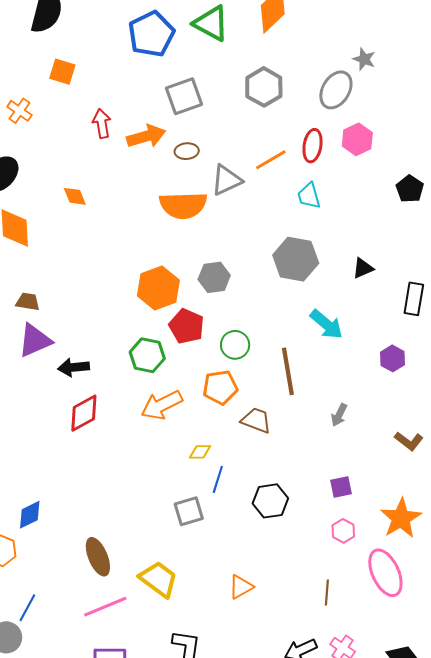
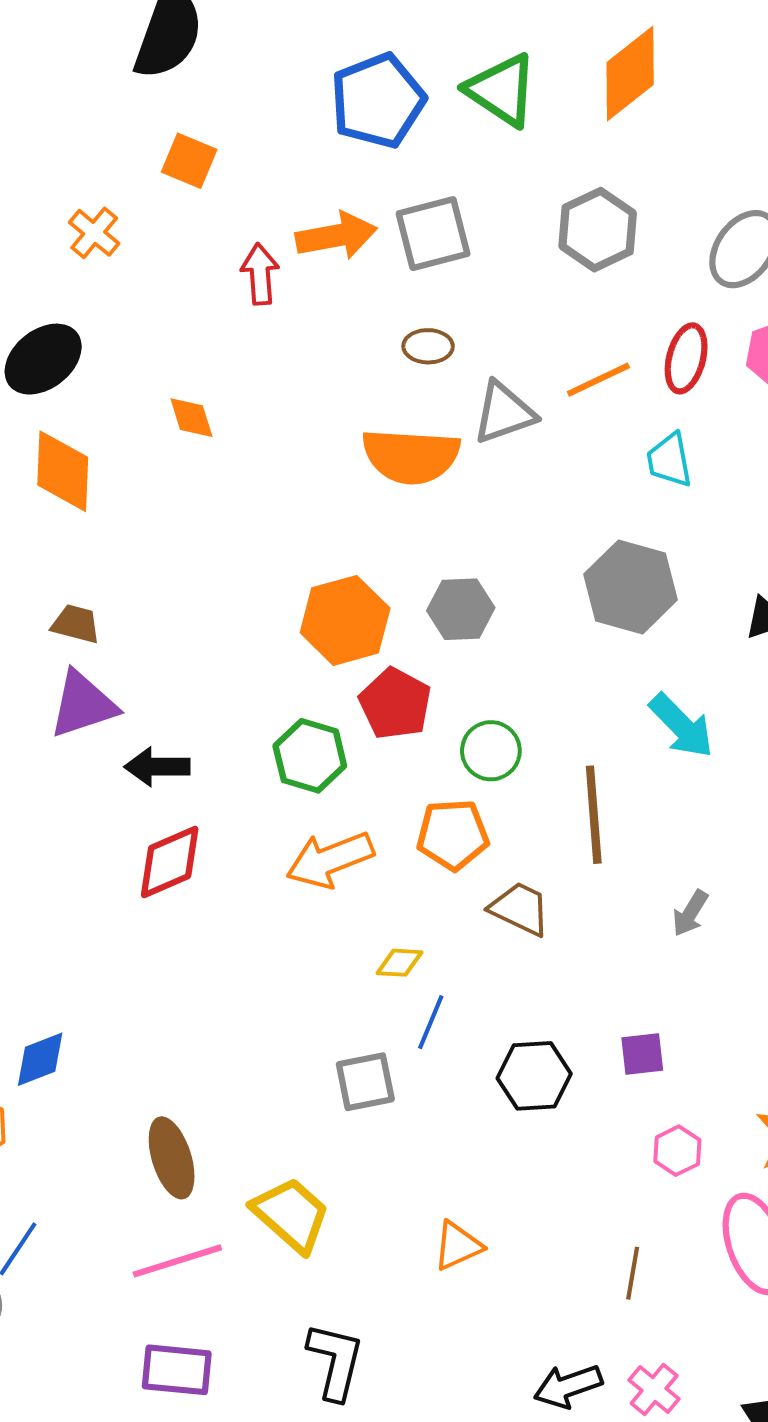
orange arrow: (146, 136) -> (336, 236), moved
purple square: (341, 487) -> (642, 1054), moved

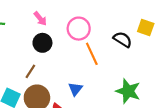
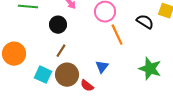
black circle: (42, 43) -> (58, 25), moved

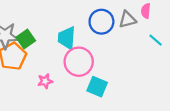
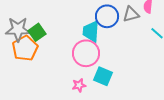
cyan trapezoid: (67, 38) -> (91, 31), moved
pink star: (45, 81) -> (79, 85), moved

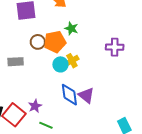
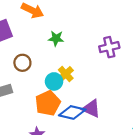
orange pentagon: (55, 42) -> (48, 103), moved
blue diamond: (69, 95) -> (72, 112), turned -55

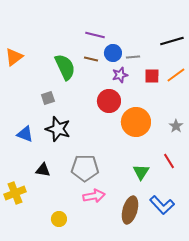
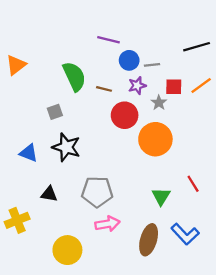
brown line: (91, 59) -> (104, 89), moved
gray star: (176, 126) -> (159, 103), moved
yellow circle: (59, 219) -> (67, 250), size x1.6

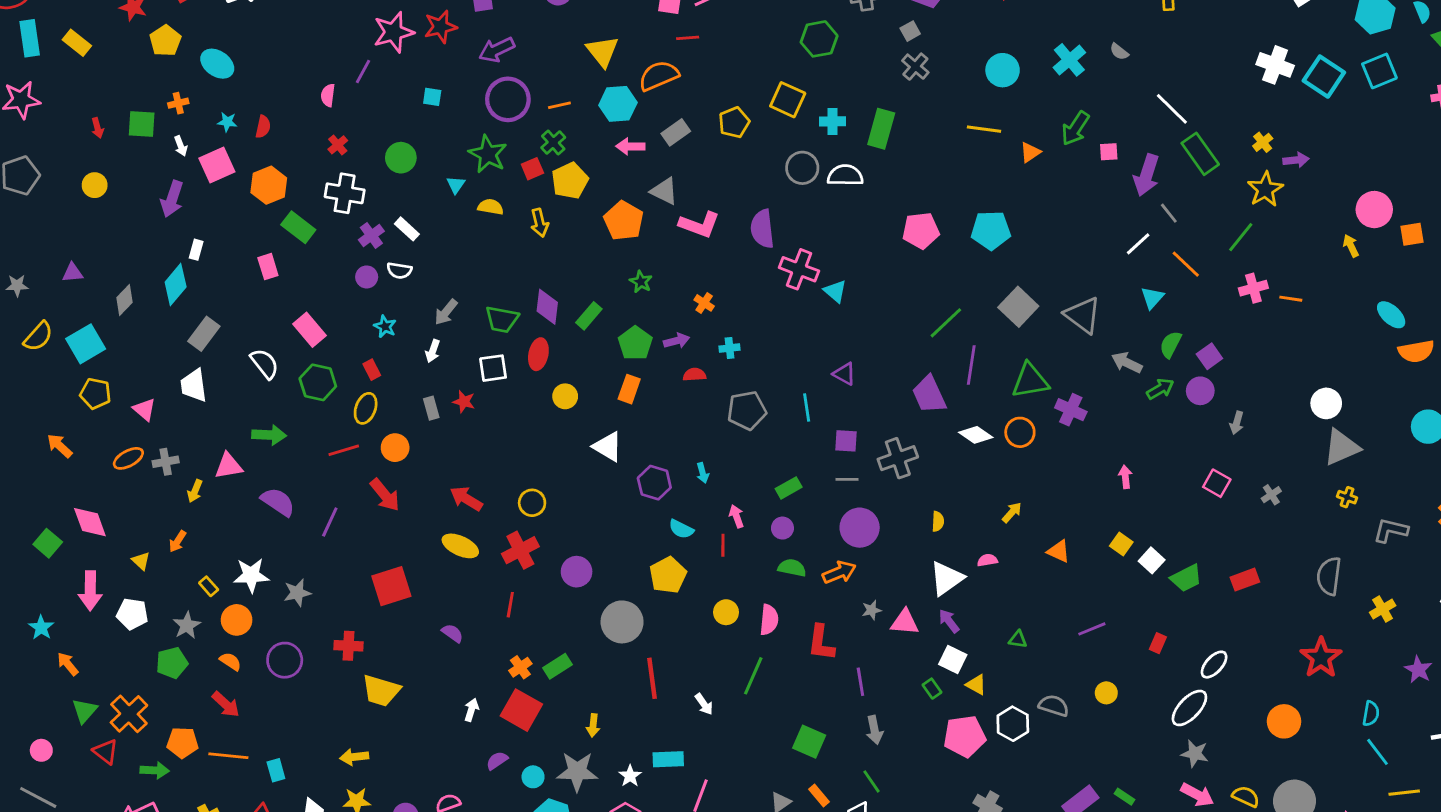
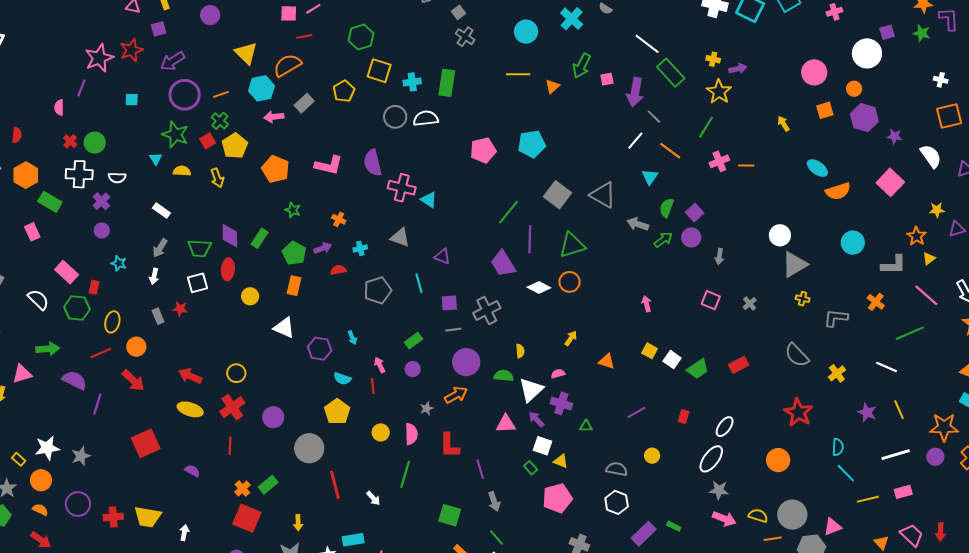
green hexagon: (819, 39) -> (361, 37), moved
yellow cross: (1263, 142) -> (713, 59), turned -32
green circle: (401, 158) -> (95, 143), moved
gray triangle: (664, 191) -> (400, 237), moved
pink circle: (1374, 210) -> (814, 72), moved
white rectangle: (407, 229) -> (161, 210), moved
white semicircle: (399, 270) -> (117, 178), moved
red rectangle: (372, 370) -> (94, 287), moved, turned 48
purple cross: (1071, 410) -> (561, 403), moved
purple semicircle: (278, 502) -> (75, 380), moved
green semicircle: (792, 568) -> (504, 376), moved
gray semicircle: (1329, 576) -> (797, 355), turned -44
gray star: (872, 610) -> (427, 408), moved
red cross: (349, 646) -> (113, 517), moved
white arrow: (471, 710) -> (184, 533), moved
white hexagon: (1013, 724) -> (617, 502), moved

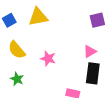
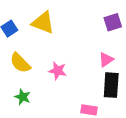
yellow triangle: (38, 17) -> (43, 23), turned 35

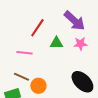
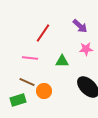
purple arrow: (74, 21) -> (80, 26), size x0.7
green triangle: (56, 43) -> (62, 61), moved

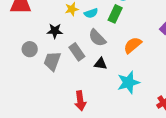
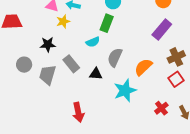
cyan semicircle: (91, 13) -> (93, 42), moved
gray semicircle: (97, 38) -> (115, 57), moved, turned 72
orange semicircle: (133, 45) -> (143, 67), moved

━━━━

**Instructions for the task:** Since the copy should hold text only, set down each record exactly and leave the pictures out.

**Exercise result:**
orange arrow: (146, 136) -> (336, 236), moved
purple square: (341, 487) -> (642, 1054), moved

black circle: (42, 43) -> (58, 25), moved

cyan trapezoid: (67, 38) -> (91, 31), moved
pink star: (45, 81) -> (79, 85), moved

orange pentagon: (55, 42) -> (48, 103), moved
blue diamond: (69, 95) -> (72, 112), turned -55

brown line: (91, 59) -> (104, 89), moved
gray star: (176, 126) -> (159, 103), moved
yellow circle: (59, 219) -> (67, 250), size x1.6

green hexagon: (819, 39) -> (361, 37), moved
yellow cross: (1263, 142) -> (713, 59), turned -32
green circle: (401, 158) -> (95, 143), moved
gray triangle: (664, 191) -> (400, 237), moved
pink circle: (1374, 210) -> (814, 72), moved
white rectangle: (407, 229) -> (161, 210), moved
white semicircle: (399, 270) -> (117, 178), moved
red rectangle: (372, 370) -> (94, 287), moved, turned 48
purple cross: (1071, 410) -> (561, 403), moved
purple semicircle: (278, 502) -> (75, 380), moved
green semicircle: (792, 568) -> (504, 376), moved
gray semicircle: (1329, 576) -> (797, 355), turned -44
gray star: (872, 610) -> (427, 408), moved
red cross: (349, 646) -> (113, 517), moved
white arrow: (471, 710) -> (184, 533), moved
white hexagon: (1013, 724) -> (617, 502), moved

yellow triangle: (38, 17) -> (43, 23), turned 35

purple arrow: (74, 21) -> (80, 26), size x0.7
green triangle: (56, 43) -> (62, 61), moved

cyan semicircle: (91, 13) -> (93, 42), moved
gray semicircle: (97, 38) -> (115, 57), moved, turned 72
orange semicircle: (133, 45) -> (143, 67), moved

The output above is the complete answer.